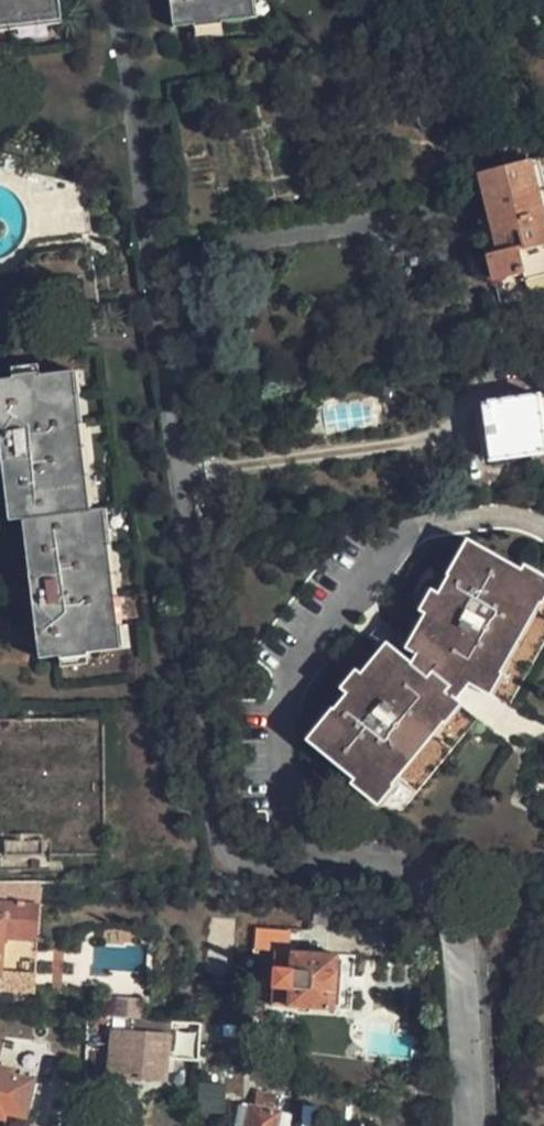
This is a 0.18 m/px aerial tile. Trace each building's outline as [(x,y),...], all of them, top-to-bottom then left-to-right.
[(60,8),(59,0),(0,0),(0,16),(60,8)] [(172,24),(247,15),(245,0),(169,0),(172,24)] [(247,15),(259,13),(257,0),(245,0),(247,15)] [(62,21),(60,8),(0,16),(0,30),(62,21)] [(480,176),(492,221),(479,225),(495,283),(503,312),(515,309),(543,301),(543,216),(530,165),(480,176)] [(71,182),(24,189),(31,237),(77,230),(71,182)] [(28,252),(30,265),(82,258),(80,245),(28,252)] [(78,509),(95,507),(80,367),(64,369),(78,509)] [(0,375),(0,447),(7,516),(22,515),(31,604),(36,654),(109,646),(95,507),(78,509),(64,369),(0,375)] [(543,457),(543,397),(539,397),(484,405),(492,463),(543,457)] [(95,507),(109,646),(119,645),(107,506),(95,507)] [(366,790),(466,680),(511,706),(543,643),(543,578),(521,565),(516,572),(471,545),(451,579),(446,576),(423,614),(429,618),(407,658),(390,646),(365,672),(361,668),(331,700),(337,705),(311,733),(351,770),(348,774),(366,790)] [(72,837),(69,727),(0,728),(0,837),(72,837)] [(1,880),(0,880),(0,936),(34,936),(36,880),(1,880)] [(297,955),(298,933),(256,931),(255,951),(277,953),(297,955)] [(273,1007),(336,1012),(352,1014),(356,960),(340,958),(297,955),(277,953),(273,1007)] [(162,1023),(121,1019),(89,1016),(89,1026),(100,1027),(100,1044),(120,1045),(118,1077),(135,1078),(135,1085),(159,1086),(162,1023)] [(0,1073),(0,1109),(23,1114),(30,1079),(0,1073)] [(222,1113),(223,1083),(199,1083),(198,1112),(222,1113)] [(257,1093),(254,1111),(248,1109),(245,1125),(278,1125),(280,1115),(273,1114),(276,1097),(257,1093)]
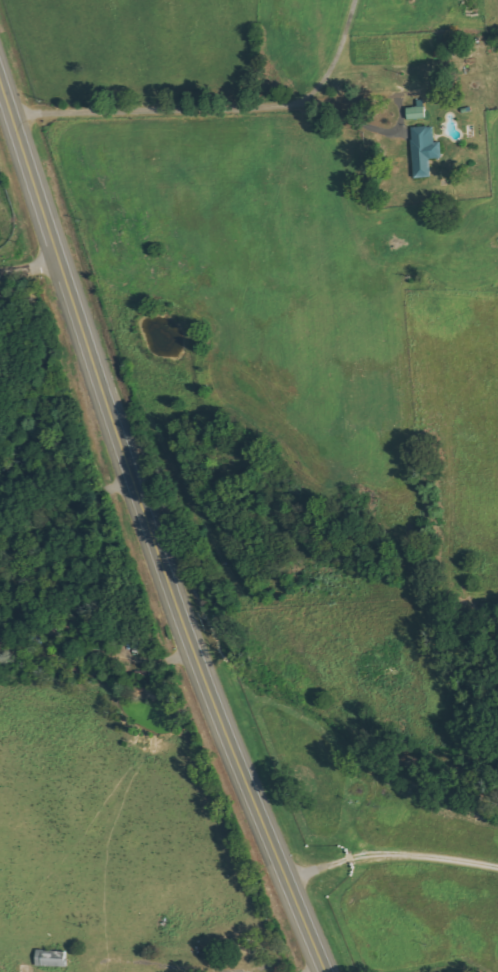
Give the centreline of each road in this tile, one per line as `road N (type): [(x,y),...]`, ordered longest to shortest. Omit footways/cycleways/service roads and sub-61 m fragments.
road 1 (primary): [(295,880),(162,546),(0,52)]
road 2 (residential): [(17,104),(188,86),(344,98)]
road 3 (residential): [(466,971),(384,913),(295,880)]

^^^^^^^^

_TASK OBJECTIVE_
The records above are to be repeated exactly, apart from their pictures.

_WRITTEN SOLUTION_
This is a 0.18 m/px aerial tile. Trace each building's outline as [(x,y),...], all of them, top-to-bottom then left-to-right.
[(60,8),(59,0),(0,0),(0,16),(60,8)] [(172,24),(247,15),(245,0),(169,0),(172,24)] [(247,15),(259,13),(257,0),(245,0),(247,15)] [(62,21),(60,8),(0,16),(0,30),(62,21)] [(480,176),(492,221),(479,225),(495,283),(503,312),(515,309),(543,301),(543,216),(530,165),(480,176)] [(71,182),(24,189),(31,237),(77,230),(71,182)] [(28,252),(30,265),(82,258),(80,245),(28,252)] [(78,509),(95,507),(80,367),(64,369),(78,509)] [(0,375),(0,447),(7,516),(22,515),(31,604),(36,654),(109,646),(95,507),(78,509),(64,369),(0,375)] [(543,457),(543,397),(539,397),(484,405),(492,463),(543,457)] [(95,507),(109,646),(119,645),(107,506),(95,507)] [(366,790),(466,680),(511,706),(543,643),(543,578),(521,565),(516,572),(471,545),(451,579),(446,576),(423,614),(429,618),(407,658),(390,646),(365,672),(361,668),(331,700),(337,705),(311,733),(351,770),(348,774),(366,790)] [(72,837),(69,727),(0,728),(0,837),(72,837)] [(1,880),(0,880),(0,936),(34,936),(36,880),(1,880)] [(297,955),(298,933),(256,931),(255,951),(277,953),(297,955)] [(273,1007),(336,1012),(352,1014),(356,960),(340,958),(297,955),(277,953),(273,1007)] [(162,1023),(121,1019),(89,1016),(89,1026),(100,1027),(100,1044),(120,1045),(118,1077),(135,1078),(135,1085),(159,1086),(162,1023)] [(0,1073),(0,1109),(23,1114),(30,1079),(0,1073)] [(222,1113),(223,1083),(199,1083),(198,1112),(222,1113)] [(257,1093),(254,1111),(248,1109),(245,1125),(278,1125),(280,1115),(273,1114),(276,1097),(257,1093)]
Give the centreline of each road in this tile, one per line as `road N (type): [(x,y),...]`, ordered longest to shortest. Omit footways/cycleways/service roads and sub-61 m fragments.
road 1 (primary): [(295,880),(162,546),(0,52)]
road 2 (residential): [(17,104),(188,86),(344,98)]
road 3 (residential): [(466,971),(384,913),(295,880)]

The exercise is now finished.